▸ **Work item**: Copy out only the span from the line with "(970, 223) = (659, 306): brown" to the end of the data, both ends kept, word for word.

▸ **Object matching data**:
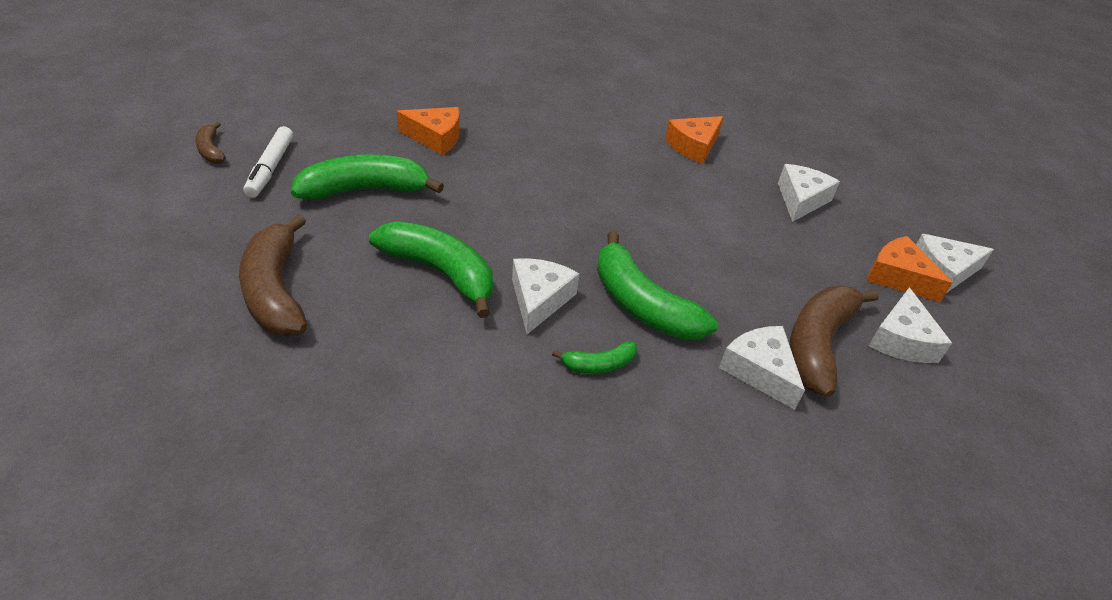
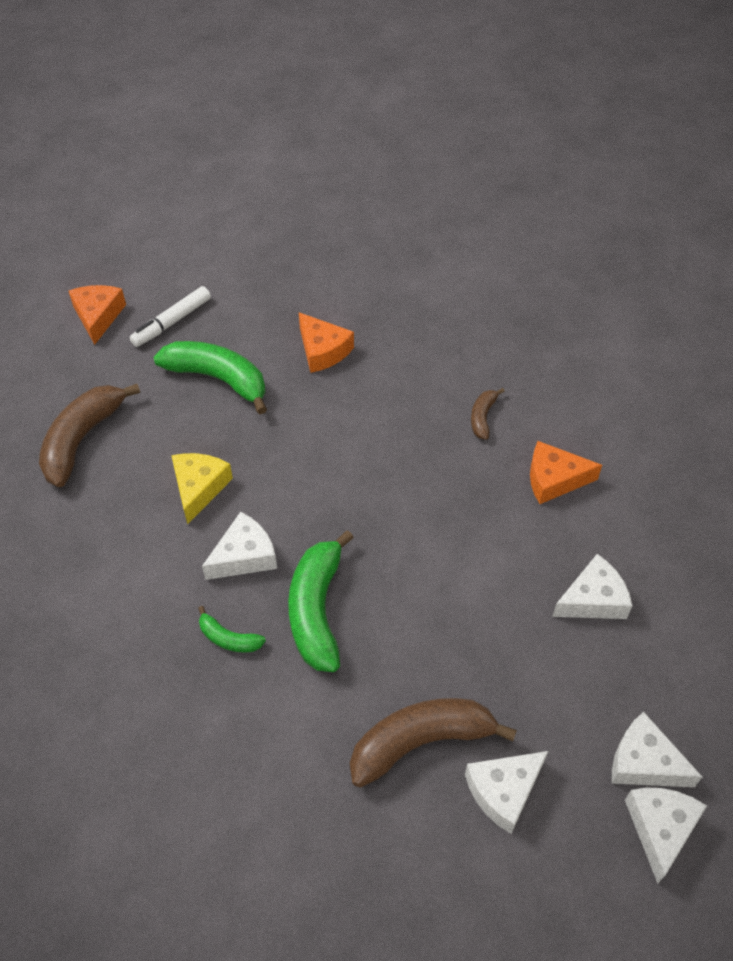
camera: 45 degrees right, 10 degrees up
(211, 150) = (147, 283): brown banana -> brown banana (482, 417)
(440, 272) = (199, 488): green banana -> yellow cheese
(759, 371) = (343, 728): white cheese -> white cheese (660, 828)
(898, 277) = (585, 736): orange cheese -> orange cheese (98, 316)

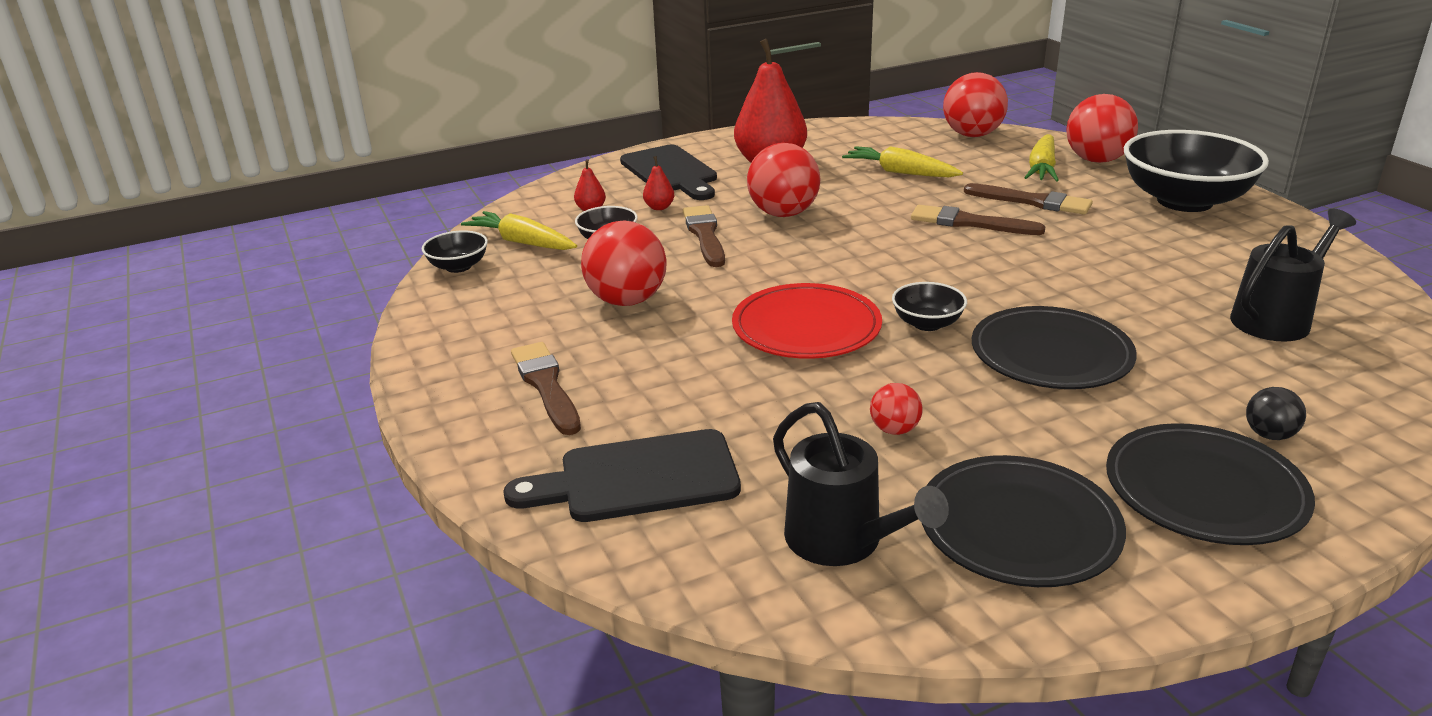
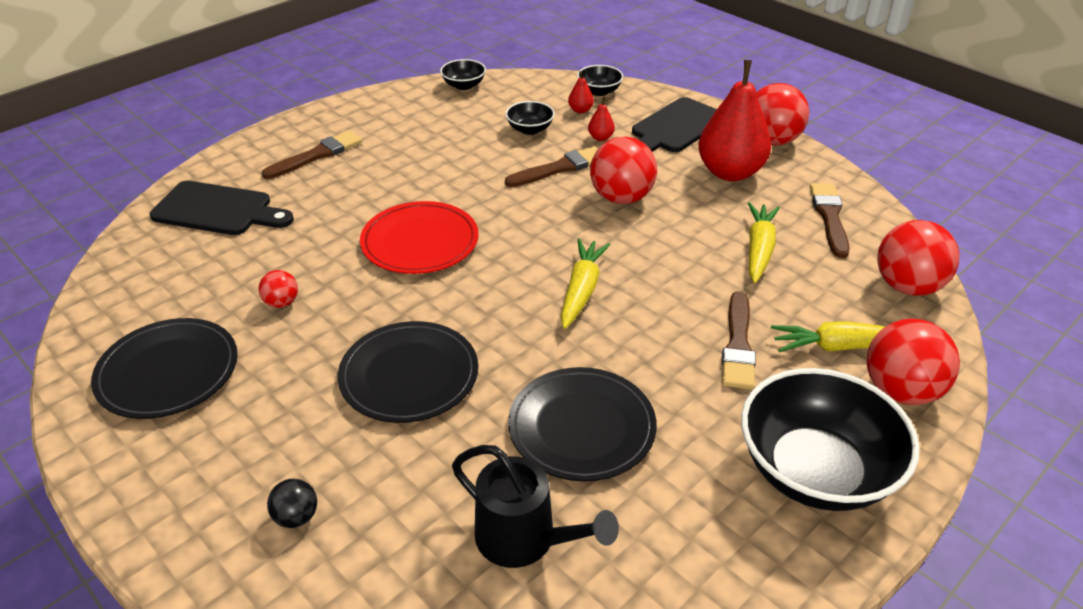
camera: 70 degrees right, 10 degrees up
(522, 242) = (510, 98): yellow carrot -> yellow carrot (581, 290)
(627, 300) = (437, 158): red ball -> red ball (772, 140)
(637, 478) = (218, 210): black cutting board -> black cutting board turned 135 degrees clockwise
(843, 542) = (154, 297): black watering can -> none
(927, 323) = (443, 301): black bowl -> black bowl (599, 91)
(970, 223) = (659, 306): brown brush -> brown brush (829, 217)
(1204, 490) = (213, 470): black plate -> black plate (582, 427)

▸ **Solution**:
(970, 223) = (659, 306): brown brush -> brown brush (829, 217)
(1204, 490) = (213, 470): black plate -> black plate (582, 427)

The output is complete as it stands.